═══ Dataset extract
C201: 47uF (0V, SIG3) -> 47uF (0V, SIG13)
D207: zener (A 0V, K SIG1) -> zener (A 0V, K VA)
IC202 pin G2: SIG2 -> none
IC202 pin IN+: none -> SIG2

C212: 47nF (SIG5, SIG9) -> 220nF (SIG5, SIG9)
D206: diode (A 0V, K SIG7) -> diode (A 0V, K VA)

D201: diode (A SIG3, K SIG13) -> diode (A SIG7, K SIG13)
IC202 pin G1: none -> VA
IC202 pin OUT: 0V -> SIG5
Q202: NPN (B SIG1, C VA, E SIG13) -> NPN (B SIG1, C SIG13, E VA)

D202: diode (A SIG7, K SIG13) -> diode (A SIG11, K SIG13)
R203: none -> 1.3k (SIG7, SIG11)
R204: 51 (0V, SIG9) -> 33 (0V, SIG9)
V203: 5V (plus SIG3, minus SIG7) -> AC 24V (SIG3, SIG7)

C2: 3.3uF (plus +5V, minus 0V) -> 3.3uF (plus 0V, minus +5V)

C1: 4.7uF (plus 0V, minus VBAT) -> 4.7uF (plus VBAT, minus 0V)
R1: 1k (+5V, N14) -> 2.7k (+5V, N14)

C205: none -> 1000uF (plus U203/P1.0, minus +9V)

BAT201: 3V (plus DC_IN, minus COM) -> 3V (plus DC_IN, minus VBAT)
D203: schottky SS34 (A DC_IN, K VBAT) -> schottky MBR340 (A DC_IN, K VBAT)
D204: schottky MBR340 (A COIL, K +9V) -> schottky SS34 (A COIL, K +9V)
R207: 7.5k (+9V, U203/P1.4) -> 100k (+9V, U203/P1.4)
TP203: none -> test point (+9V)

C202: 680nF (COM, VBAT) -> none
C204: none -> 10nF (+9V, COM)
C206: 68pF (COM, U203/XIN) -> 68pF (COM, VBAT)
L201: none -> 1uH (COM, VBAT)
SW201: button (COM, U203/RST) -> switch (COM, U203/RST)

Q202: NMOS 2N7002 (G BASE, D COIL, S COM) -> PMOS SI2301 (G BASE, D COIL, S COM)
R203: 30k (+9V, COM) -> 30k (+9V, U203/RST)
══════
**Directions for this task**
Reproduce the listing shown above in its entirety, exactly.

**Task output**
C201: 47uF (0V, SIG3) -> 47uF (0V, SIG13)
D207: zener (A 0V, K SIG1) -> zener (A 0V, K VA)
IC202 pin G2: SIG2 -> none
IC202 pin IN+: none -> SIG2

C212: 47nF (SIG5, SIG9) -> 220nF (SIG5, SIG9)
D206: diode (A 0V, K SIG7) -> diode (A 0V, K VA)

D201: diode (A SIG3, K SIG13) -> diode (A SIG7, K SIG13)
IC202 pin G1: none -> VA
IC202 pin OUT: 0V -> SIG5
Q202: NPN (B SIG1, C VA, E SIG13) -> NPN (B SIG1, C SIG13, E VA)

D202: diode (A SIG7, K SIG13) -> diode (A SIG11, K SIG13)
R203: none -> 1.3k (SIG7, SIG11)
R204: 51 (0V, SIG9) -> 33 (0V, SIG9)
V203: 5V (plus SIG3, minus SIG7) -> AC 24V (SIG3, SIG7)

C2: 3.3uF (plus +5V, minus 0V) -> 3.3uF (plus 0V, minus +5V)

C1: 4.7uF (plus 0V, minus VBAT) -> 4.7uF (plus VBAT, minus 0V)
R1: 1k (+5V, N14) -> 2.7k (+5V, N14)

C205: none -> 1000uF (plus U203/P1.0, minus +9V)

BAT201: 3V (plus DC_IN, minus COM) -> 3V (plus DC_IN, minus VBAT)
D203: schottky SS34 (A DC_IN, K VBAT) -> schottky MBR340 (A DC_IN, K VBAT)
D204: schottky MBR340 (A COIL, K +9V) -> schottky SS34 (A COIL, K +9V)
R207: 7.5k (+9V, U203/P1.4) -> 100k (+9V, U203/P1.4)
TP203: none -> test point (+9V)

C202: 680nF (COM, VBAT) -> none
C204: none -> 10nF (+9V, COM)
C206: 68pF (COM, U203/XIN) -> 68pF (COM, VBAT)
L201: none -> 1uH (COM, VBAT)
SW201: button (COM, U203/RST) -> switch (COM, U203/RST)

Q202: NMOS 2N7002 (G BASE, D COIL, S COM) -> PMOS SI2301 (G BASE, D COIL, S COM)
R203: 30k (+9V, COM) -> 30k (+9V, U203/RST)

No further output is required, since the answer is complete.